• _Your task_: Return every record below exactly as given.

### Data extract

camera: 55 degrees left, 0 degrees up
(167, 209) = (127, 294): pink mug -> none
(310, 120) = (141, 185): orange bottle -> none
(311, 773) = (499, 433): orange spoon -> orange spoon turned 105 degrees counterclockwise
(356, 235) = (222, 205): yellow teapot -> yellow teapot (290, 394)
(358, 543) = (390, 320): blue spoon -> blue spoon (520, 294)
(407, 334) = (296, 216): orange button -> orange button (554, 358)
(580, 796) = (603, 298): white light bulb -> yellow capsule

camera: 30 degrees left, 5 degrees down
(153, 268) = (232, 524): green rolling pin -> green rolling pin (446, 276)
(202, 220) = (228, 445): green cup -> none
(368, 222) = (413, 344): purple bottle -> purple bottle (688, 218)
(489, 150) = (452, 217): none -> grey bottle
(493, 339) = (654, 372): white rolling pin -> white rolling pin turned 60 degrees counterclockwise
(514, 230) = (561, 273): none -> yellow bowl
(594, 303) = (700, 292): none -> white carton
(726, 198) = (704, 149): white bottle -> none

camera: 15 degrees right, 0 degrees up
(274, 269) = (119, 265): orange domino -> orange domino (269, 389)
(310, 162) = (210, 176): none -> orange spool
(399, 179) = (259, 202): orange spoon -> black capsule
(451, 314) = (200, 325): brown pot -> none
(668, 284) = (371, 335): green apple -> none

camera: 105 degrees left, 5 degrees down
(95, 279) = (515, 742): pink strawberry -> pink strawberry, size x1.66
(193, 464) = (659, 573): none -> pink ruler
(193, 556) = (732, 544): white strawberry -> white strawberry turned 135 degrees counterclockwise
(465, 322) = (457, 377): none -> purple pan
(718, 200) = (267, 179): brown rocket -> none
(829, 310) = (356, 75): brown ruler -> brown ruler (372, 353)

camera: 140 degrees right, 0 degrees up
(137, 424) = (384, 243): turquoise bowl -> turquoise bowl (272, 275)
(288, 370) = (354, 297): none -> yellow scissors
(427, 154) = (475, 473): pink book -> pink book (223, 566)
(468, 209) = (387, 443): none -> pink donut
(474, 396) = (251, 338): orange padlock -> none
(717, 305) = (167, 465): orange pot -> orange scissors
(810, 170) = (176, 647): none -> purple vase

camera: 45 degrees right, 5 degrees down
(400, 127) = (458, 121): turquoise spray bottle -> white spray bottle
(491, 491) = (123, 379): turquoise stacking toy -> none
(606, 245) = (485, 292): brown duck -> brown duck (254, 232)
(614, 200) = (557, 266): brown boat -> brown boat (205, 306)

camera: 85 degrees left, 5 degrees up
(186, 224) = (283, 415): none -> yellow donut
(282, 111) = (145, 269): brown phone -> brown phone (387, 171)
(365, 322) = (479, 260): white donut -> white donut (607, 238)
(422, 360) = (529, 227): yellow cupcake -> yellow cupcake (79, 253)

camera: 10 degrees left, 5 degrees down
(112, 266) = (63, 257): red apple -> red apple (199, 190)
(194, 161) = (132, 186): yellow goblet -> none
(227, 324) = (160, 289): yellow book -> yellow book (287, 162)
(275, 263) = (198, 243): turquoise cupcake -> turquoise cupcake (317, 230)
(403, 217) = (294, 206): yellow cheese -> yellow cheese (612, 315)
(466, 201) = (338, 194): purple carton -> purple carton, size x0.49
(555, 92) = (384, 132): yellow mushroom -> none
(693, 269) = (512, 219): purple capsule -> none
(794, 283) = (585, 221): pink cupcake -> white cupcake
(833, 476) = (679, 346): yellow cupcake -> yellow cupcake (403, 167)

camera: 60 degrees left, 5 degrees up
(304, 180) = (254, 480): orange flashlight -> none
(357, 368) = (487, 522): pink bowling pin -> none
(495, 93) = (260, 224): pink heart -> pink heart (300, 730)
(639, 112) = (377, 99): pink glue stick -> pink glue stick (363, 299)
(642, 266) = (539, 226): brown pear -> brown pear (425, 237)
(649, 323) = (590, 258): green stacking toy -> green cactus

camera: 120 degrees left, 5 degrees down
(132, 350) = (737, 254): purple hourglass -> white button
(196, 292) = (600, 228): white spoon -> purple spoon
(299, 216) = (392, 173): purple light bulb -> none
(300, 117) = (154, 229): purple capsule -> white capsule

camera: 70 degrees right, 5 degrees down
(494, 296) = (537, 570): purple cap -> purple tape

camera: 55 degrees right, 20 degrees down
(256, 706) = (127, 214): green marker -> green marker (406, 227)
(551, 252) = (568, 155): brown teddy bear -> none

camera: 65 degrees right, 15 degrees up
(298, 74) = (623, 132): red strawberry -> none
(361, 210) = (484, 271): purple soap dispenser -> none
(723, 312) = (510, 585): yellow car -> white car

######

• _Solution to the exercise_:
camera: 55 degrees left, 0 degrees up
(167, 209) = (127, 294): pink mug -> none
(310, 120) = (141, 185): orange bottle -> none
(311, 773) = (499, 433): orange spoon -> orange spoon turned 105 degrees counterclockwise
(356, 235) = (222, 205): yellow teapot -> yellow teapot (290, 394)
(358, 543) = (390, 320): blue spoon -> blue spoon (520, 294)
(407, 334) = (296, 216): orange button -> orange button (554, 358)
(580, 796) = (603, 298): white light bulb -> yellow capsule

camera: 30 degrees left, 5 degrees down
(153, 268) = (232, 524): green rolling pin -> green rolling pin (446, 276)
(202, 220) = (228, 445): green cup -> none
(368, 222) = (413, 344): purple bottle -> purple bottle (688, 218)
(489, 150) = (452, 217): none -> grey bottle
(493, 339) = (654, 372): white rolling pin -> white rolling pin turned 60 degrees counterclockwise
(514, 230) = (561, 273): none -> yellow bowl
(594, 303) = (700, 292): none -> white carton
(726, 198) = (704, 149): white bottle -> none

camera: 15 degrees right, 0 degrees up
(274, 269) = (119, 265): orange domino -> orange domino (269, 389)
(310, 162) = (210, 176): none -> orange spool
(399, 179) = (259, 202): orange spoon -> black capsule
(451, 314) = (200, 325): brown pot -> none
(668, 284) = (371, 335): green apple -> none

camera: 105 degrees left, 5 degrees down
(95, 279) = (515, 742): pink strawberry -> pink strawberry, size x1.66
(193, 464) = (659, 573): none -> pink ruler
(193, 556) = (732, 544): white strawberry -> white strawberry turned 135 degrees counterclockwise
(465, 322) = (457, 377): none -> purple pan
(718, 200) = (267, 179): brown rocket -> none
(829, 310) = (356, 75): brown ruler -> brown ruler (372, 353)

camera: 140 degrees right, 0 degrees up
(137, 424) = (384, 243): turquoise bowl -> turquoise bowl (272, 275)
(288, 370) = (354, 297): none -> yellow scissors
(427, 154) = (475, 473): pink book -> pink book (223, 566)
(468, 209) = (387, 443): none -> pink donut
(474, 396) = (251, 338): orange padlock -> none
(717, 305) = (167, 465): orange pot -> orange scissors
(810, 170) = (176, 647): none -> purple vase

camera: 45 degrees right, 5 degrees down
(400, 127) = (458, 121): turquoise spray bottle -> white spray bottle
(491, 491) = (123, 379): turquoise stacking toy -> none
(606, 245) = (485, 292): brown duck -> brown duck (254, 232)
(614, 200) = (557, 266): brown boat -> brown boat (205, 306)

camera: 85 degrees left, 5 degrees up
(186, 224) = (283, 415): none -> yellow donut
(282, 111) = (145, 269): brown phone -> brown phone (387, 171)
(365, 322) = (479, 260): white donut -> white donut (607, 238)
(422, 360) = (529, 227): yellow cupcake -> yellow cupcake (79, 253)

camera: 10 degrees left, 5 degrees down
(112, 266) = (63, 257): red apple -> red apple (199, 190)
(194, 161) = (132, 186): yellow goblet -> none
(227, 324) = (160, 289): yellow book -> yellow book (287, 162)
(275, 263) = (198, 243): turquoise cupcake -> turquoise cupcake (317, 230)
(403, 217) = (294, 206): yellow cheese -> yellow cheese (612, 315)
(466, 201) = (338, 194): purple carton -> purple carton, size x0.49
(555, 92) = (384, 132): yellow mushroom -> none
(693, 269) = (512, 219): purple capsule -> none
(794, 283) = (585, 221): pink cupcake -> white cupcake
(833, 476) = (679, 346): yellow cupcake -> yellow cupcake (403, 167)

camera: 60 degrees left, 5 degrees up
(304, 180) = (254, 480): orange flashlight -> none
(357, 368) = (487, 522): pink bowling pin -> none
(495, 93) = (260, 224): pink heart -> pink heart (300, 730)
(639, 112) = (377, 99): pink glue stick -> pink glue stick (363, 299)
(642, 266) = (539, 226): brown pear -> brown pear (425, 237)
(649, 323) = (590, 258): green stacking toy -> green cactus

camera: 120 degrees left, 5 degrees down
(132, 350) = (737, 254): purple hourglass -> white button
(196, 292) = (600, 228): white spoon -> purple spoon
(299, 216) = (392, 173): purple light bulb -> none
(300, 117) = (154, 229): purple capsule -> white capsule

camera: 70 degrees right, 5 degrees down
(494, 296) = (537, 570): purple cap -> purple tape

camera: 55 degrees right, 20 degrees down
(256, 706) = (127, 214): green marker -> green marker (406, 227)
(551, 252) = (568, 155): brown teddy bear -> none

camera: 65 degrees right, 15 degrees up
(298, 74) = (623, 132): red strawberry -> none
(361, 210) = (484, 271): purple soap dispenser -> none
(723, 312) = (510, 585): yellow car -> white car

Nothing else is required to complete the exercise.